(Questions on scene geometry)
[start]
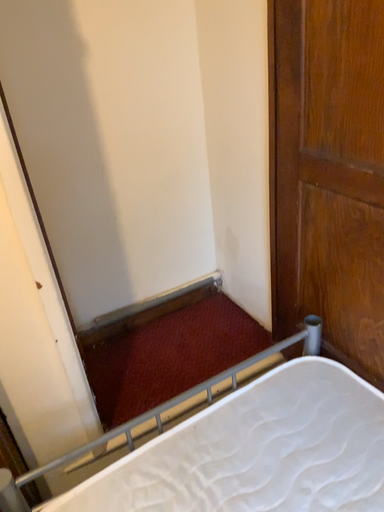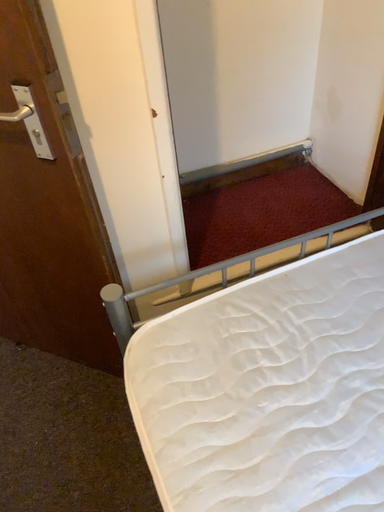
Question: Which way did the camera rotate in the video?

Choices:
 (A) rotated right
 (B) rotated left

Answer: (B)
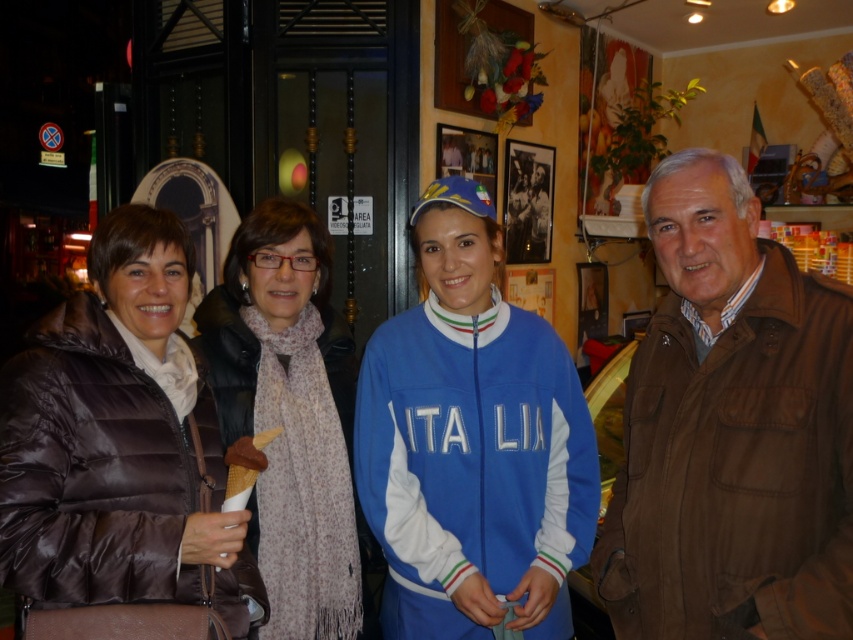
Question: Which point is farther to the camera?

Choices:
 (A) light brown scarf at center
 (B) brown leather jacket at right
 (C) brown quilted jacket at left

Answer: (A)

Question: Which of these objects is positioned farthest from the brown quilted jacket at left?

Choices:
 (A) brown quilted jacket at center
 (B) brown leather jacket at right
 (C) blue fabric jacket at center

Answer: (B)

Question: Can you confirm if brown quilted jacket at center is bigger than blue fabric jacket at center?

Choices:
 (A) no
 (B) yes

Answer: (B)

Question: In this image, where is brown quilted jacket at center located relative to light brown scarf at center?

Choices:
 (A) left
 (B) right

Answer: (B)

Question: Considering the real-world distances, which object is closest to the brown leather jacket at right?

Choices:
 (A) brown quilted jacket at left
 (B) brown quilted jacket at center
 (C) blue fabric jacket at center
 (D) light brown scarf at center

Answer: (C)

Question: Does blue fabric jacket at center appear on the right side of light brown scarf at center?

Choices:
 (A) no
 (B) yes

Answer: (B)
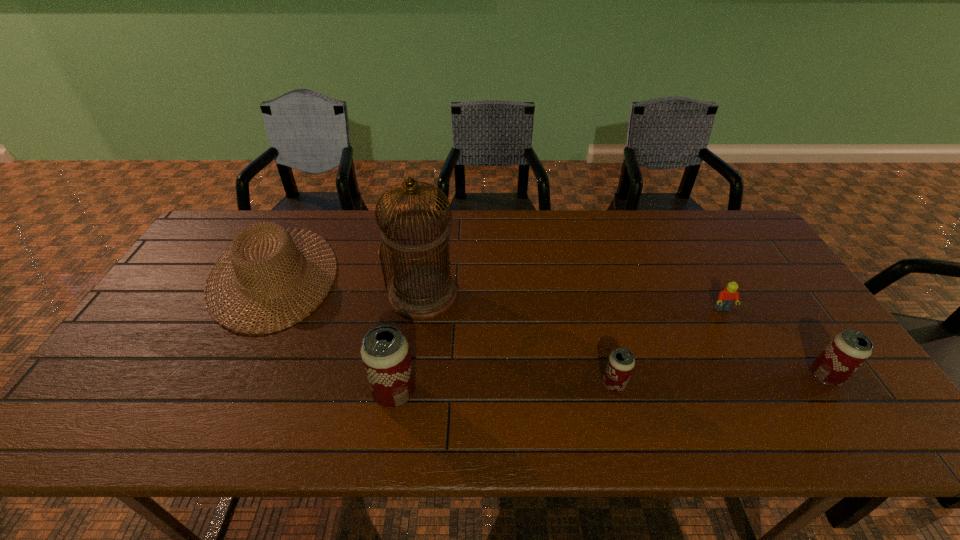
Find the location of a particular element. The width and height of the screenshot is (960, 540). blank space located 0.160m on the back of the fourth object from left to right is located at coordinates (598, 325).

Locate an element on the screen. vacant space located on the left of the rightmost object is located at coordinates (696, 376).

You are a GUI agent. You are given a task and a screenshot of the screen. Output one action in this format:
    pyautogui.click(x=<x>, y=<y>)
    Task: Click on the vacant point located 0.340m on the right of the sunhat
    
    Given the screenshot: What is the action you would take?
    pyautogui.click(x=449, y=275)

Identify the location of vacant space situated on the face of the Lego. The image size is (960, 540). (738, 340).

At what (x,y) coordinates should I click in order to perform the action: click on vacant region located on the front-facing side of the tallest object. Please return your answer as a coordinate pair (x, y). Looking at the image, I should click on (415, 359).

Identify the location of object at the far edge. (284, 239).

What are the coordinates of `object that is at the left edge` in the screenshot? It's located at (284, 239).

Find the location of a particular element. This screenshot has width=960, height=540. object at the right edge is located at coordinates point(847,351).

Find the location of `object that is at the far left corner`. object that is at the far left corner is located at coordinates (284, 239).

Locate an element on the screen. The height and width of the screenshot is (540, 960). object at the near right corner is located at coordinates (847, 351).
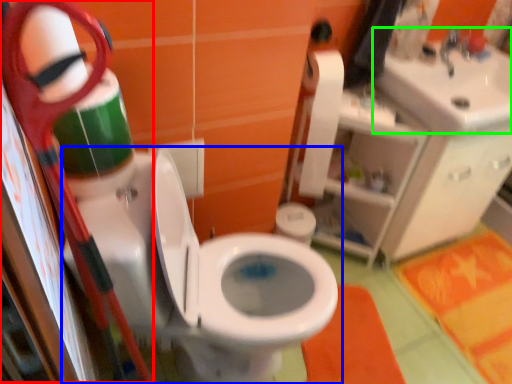
Question: Which object is the farthest from scissors (highlighted by a red box)? Choose among these: toilet (highlighted by a blue box) or sink (highlighted by a green box).

Choices:
 (A) toilet
 (B) sink

Answer: (B)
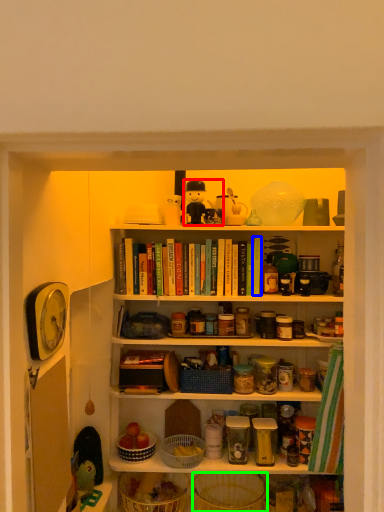
Question: Which object is positioned farthest from toy (highlighted by a red box)? Select from book (highlighted by a blue box) and basket (highlighted by a green box).

Choices:
 (A) book
 (B) basket

Answer: (B)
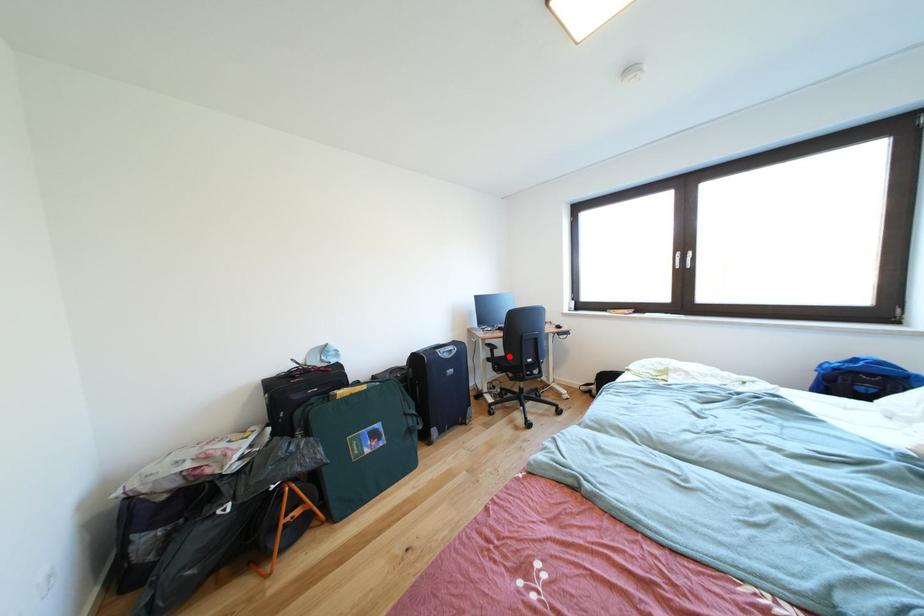
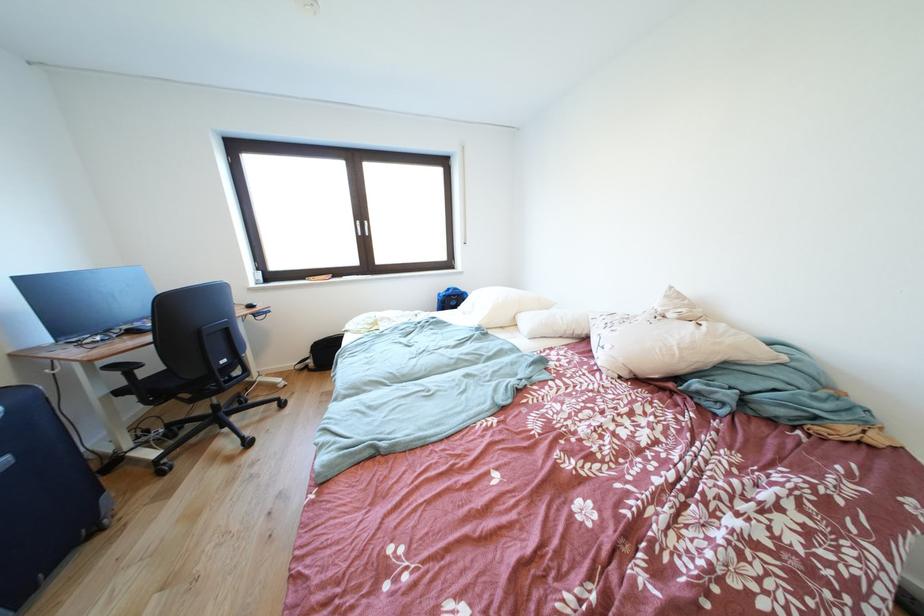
[end]
Reproduce the listing word for word from its first line through the line containing "Question: Which of", with the pictures omitted.

SOLVED EXERCISE ->
Question: Which way did the camera rotate in the video?

Choices:
 (A) rotated right
 (B) rotated left

Answer: (B)
Question: Which point is farther to the camera?

Choices:
 (A) light brown scarf at center
 (B) brown leather jacket at right
 (C) brown quilted jacket at left

Answer: (A)

Question: Which of these objects is positioned farthest from the brown quilted jacket at left?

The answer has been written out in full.